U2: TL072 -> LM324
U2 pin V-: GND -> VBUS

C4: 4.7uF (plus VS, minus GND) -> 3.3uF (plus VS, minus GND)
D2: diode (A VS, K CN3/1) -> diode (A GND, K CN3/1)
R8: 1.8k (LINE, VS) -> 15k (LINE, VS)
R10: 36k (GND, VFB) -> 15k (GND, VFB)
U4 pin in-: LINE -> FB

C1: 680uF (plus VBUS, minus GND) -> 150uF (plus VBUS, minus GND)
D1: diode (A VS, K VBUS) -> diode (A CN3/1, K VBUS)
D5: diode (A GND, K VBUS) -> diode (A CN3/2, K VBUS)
----
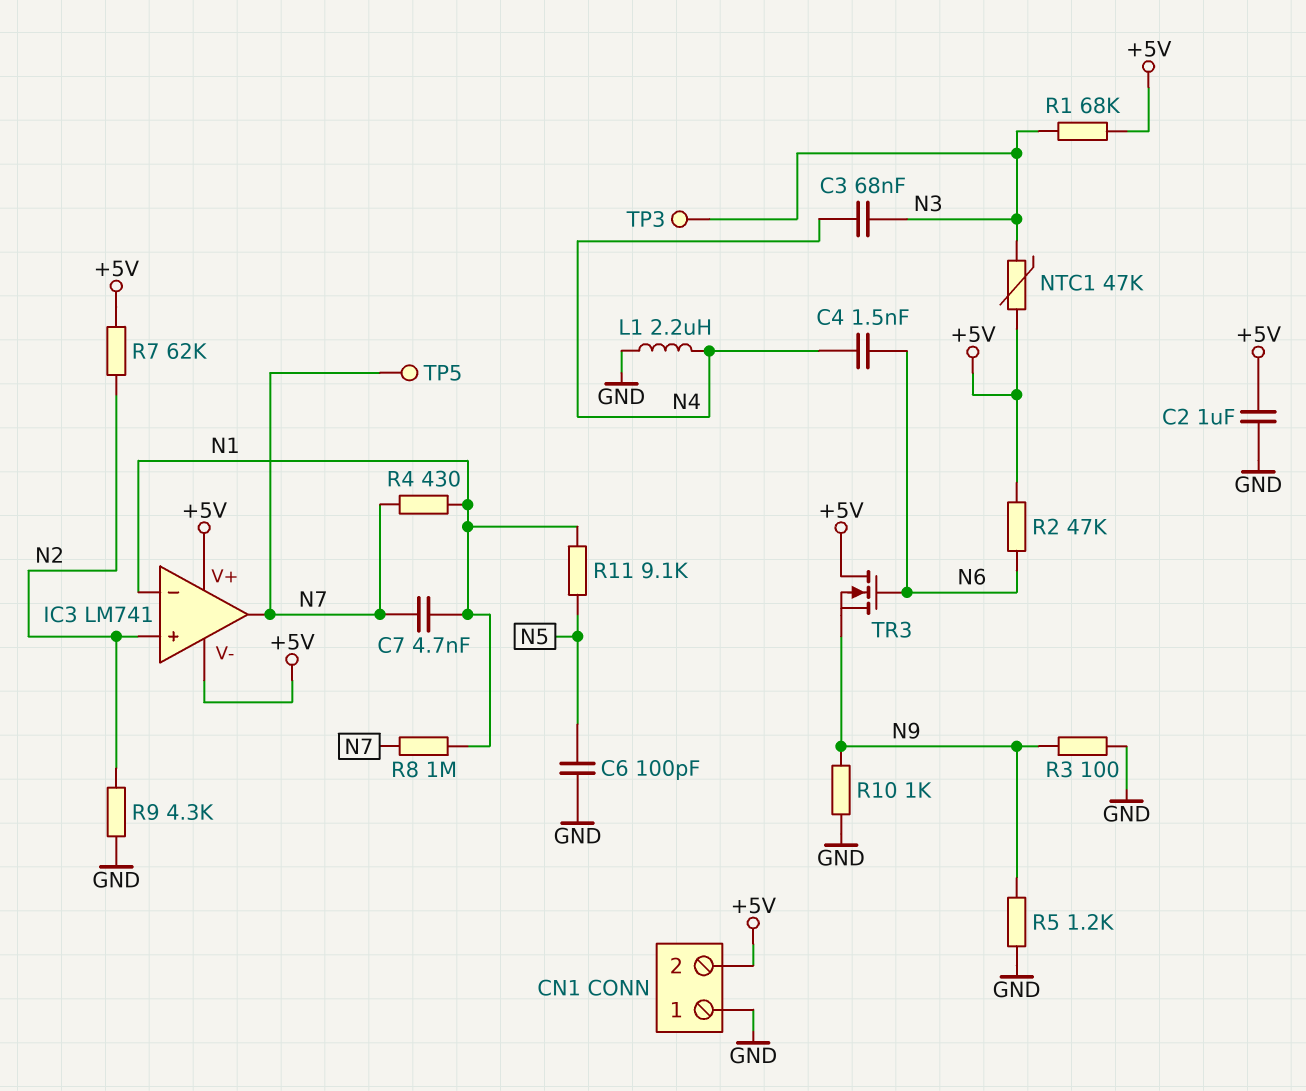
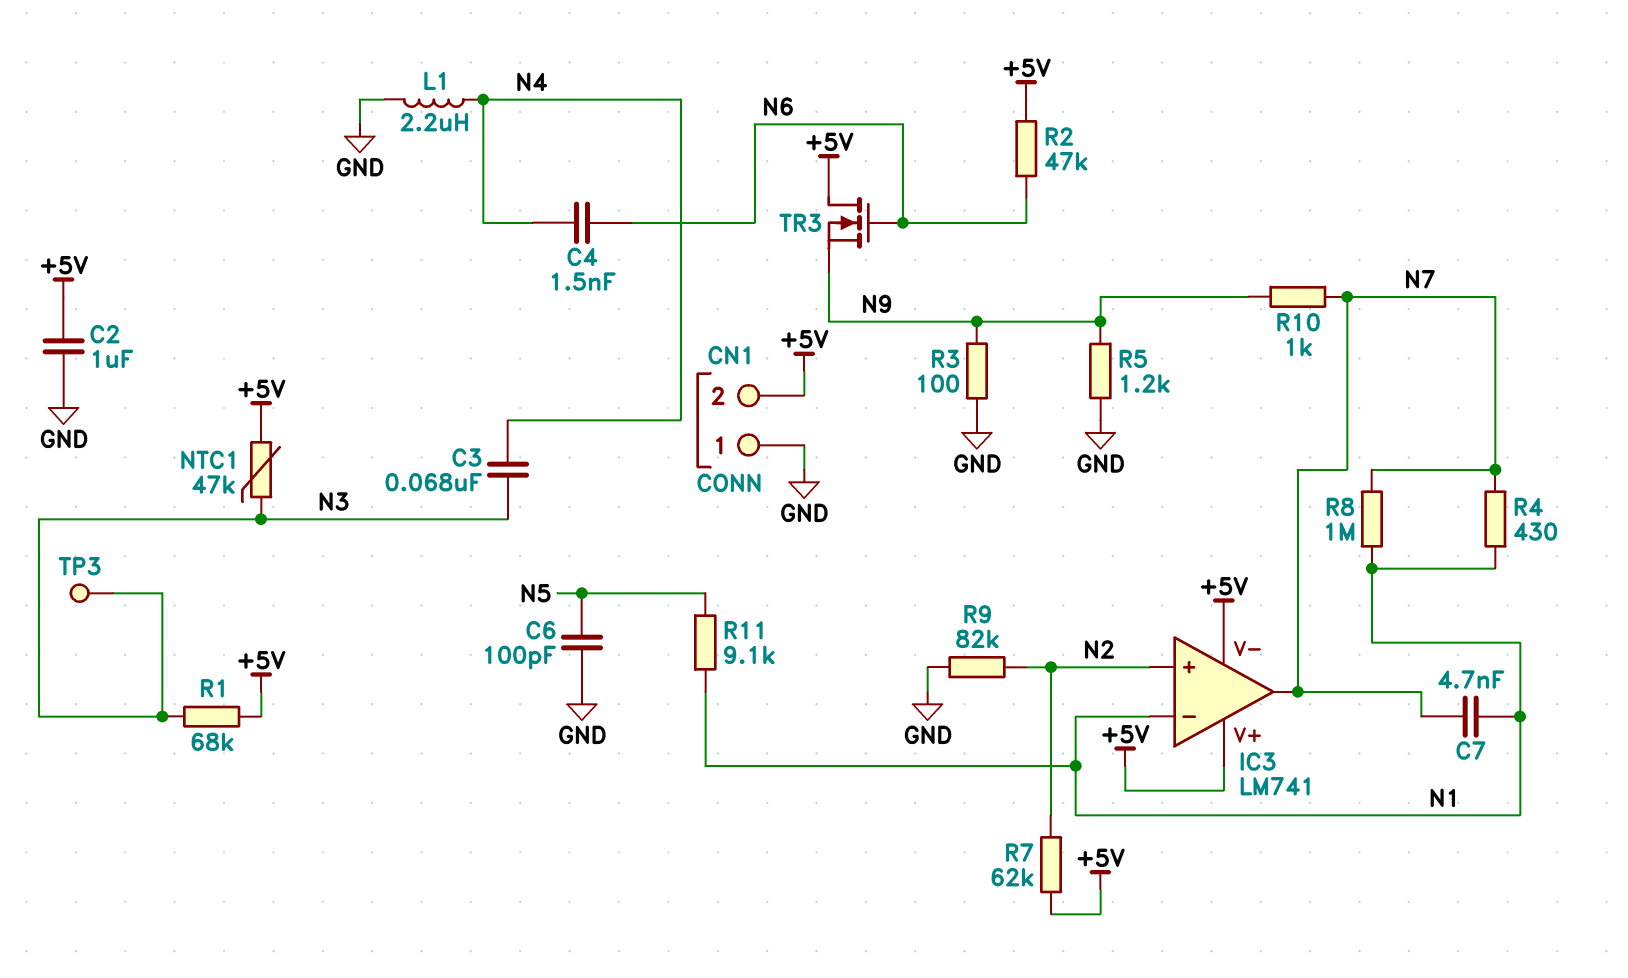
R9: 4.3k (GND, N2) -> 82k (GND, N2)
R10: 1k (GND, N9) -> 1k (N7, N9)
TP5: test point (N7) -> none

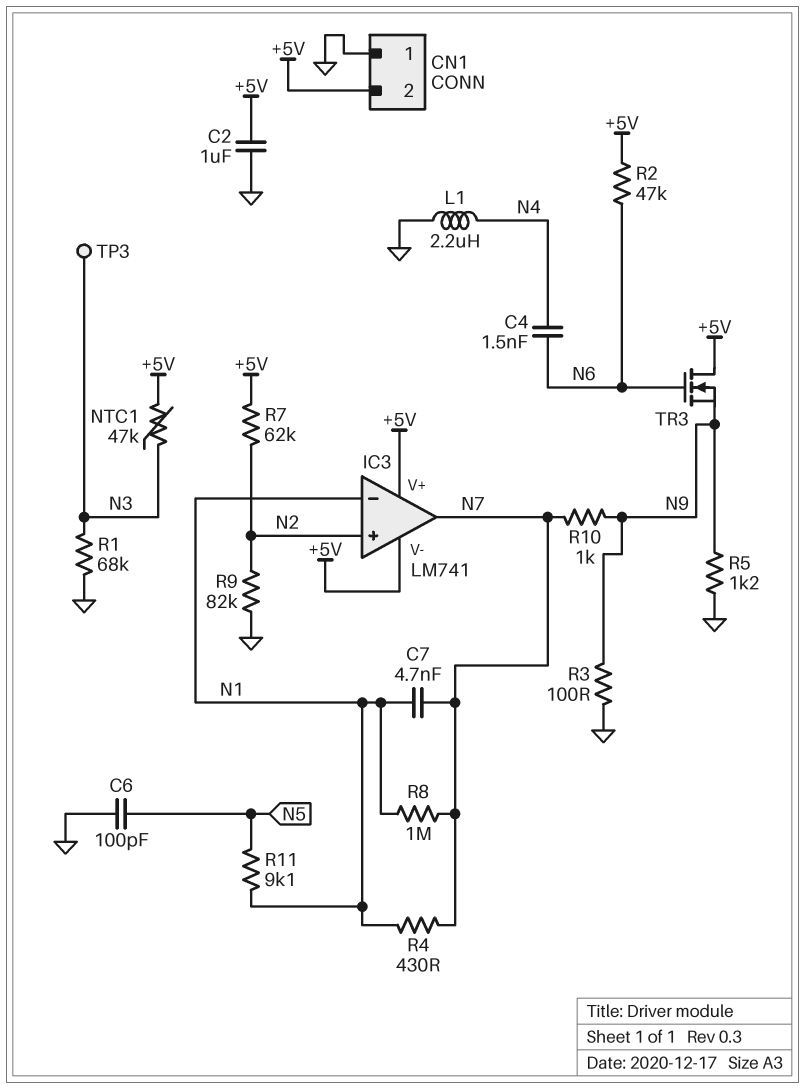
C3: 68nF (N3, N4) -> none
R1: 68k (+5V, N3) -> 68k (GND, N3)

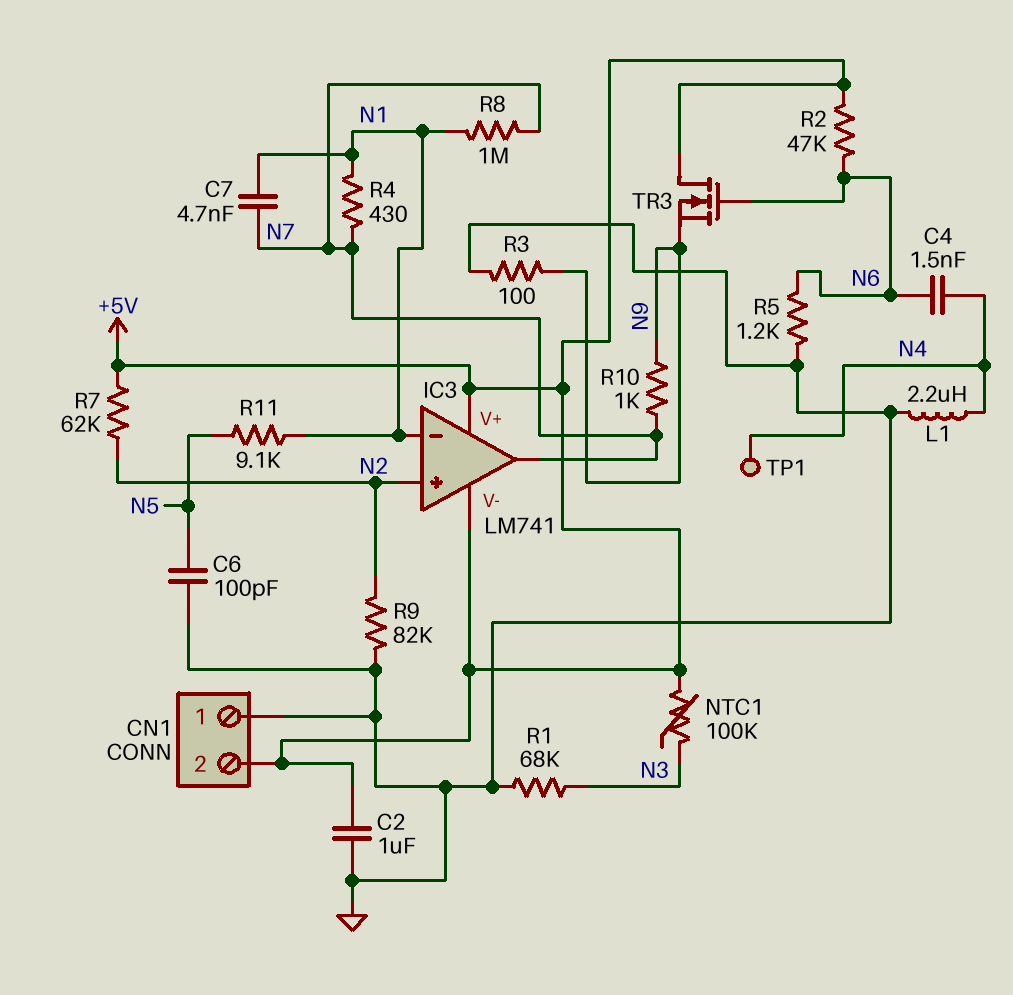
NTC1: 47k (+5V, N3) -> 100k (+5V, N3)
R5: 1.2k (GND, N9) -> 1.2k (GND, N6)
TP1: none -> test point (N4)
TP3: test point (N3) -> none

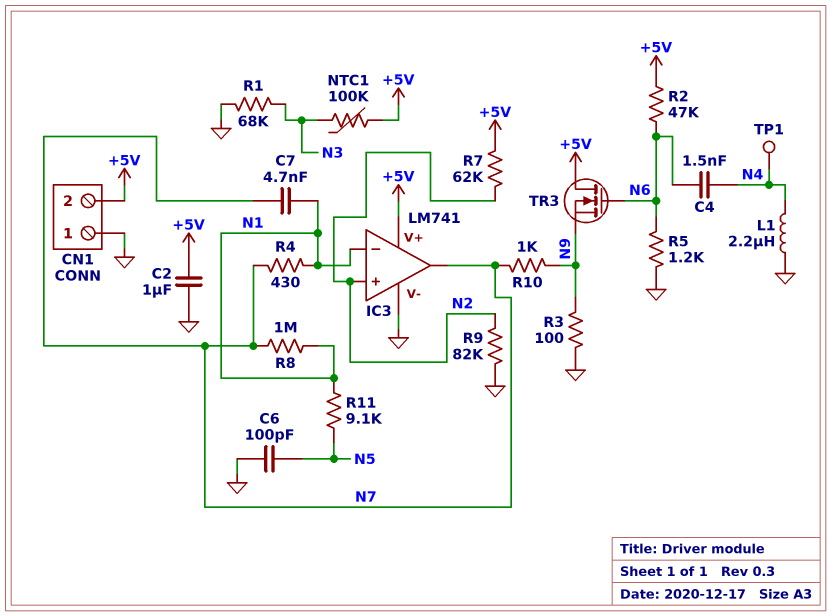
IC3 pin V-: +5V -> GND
----
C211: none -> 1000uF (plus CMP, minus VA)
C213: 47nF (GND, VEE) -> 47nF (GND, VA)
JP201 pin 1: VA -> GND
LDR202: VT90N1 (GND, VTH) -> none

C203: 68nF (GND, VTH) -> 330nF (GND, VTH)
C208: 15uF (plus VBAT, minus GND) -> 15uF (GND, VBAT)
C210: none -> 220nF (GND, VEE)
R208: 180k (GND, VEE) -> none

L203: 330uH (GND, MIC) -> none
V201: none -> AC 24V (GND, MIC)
----
■ WHAT IS NEEDED
The response must repeat exactly the lines above from the one with "C3: 68nF (N3, N4) -> none" through the one with "IC3 pin V-: +5V -> GND", including both, and must contain no pictures and no other text.

■ TASK OUTPUT
C3: 68nF (N3, N4) -> none
R1: 68k (+5V, N3) -> 68k (GND, N3)

NTC1: 47k (+5V, N3) -> 100k (+5V, N3)
R5: 1.2k (GND, N9) -> 1.2k (GND, N6)
TP1: none -> test point (N4)
TP3: test point (N3) -> none

IC3 pin V-: +5V -> GND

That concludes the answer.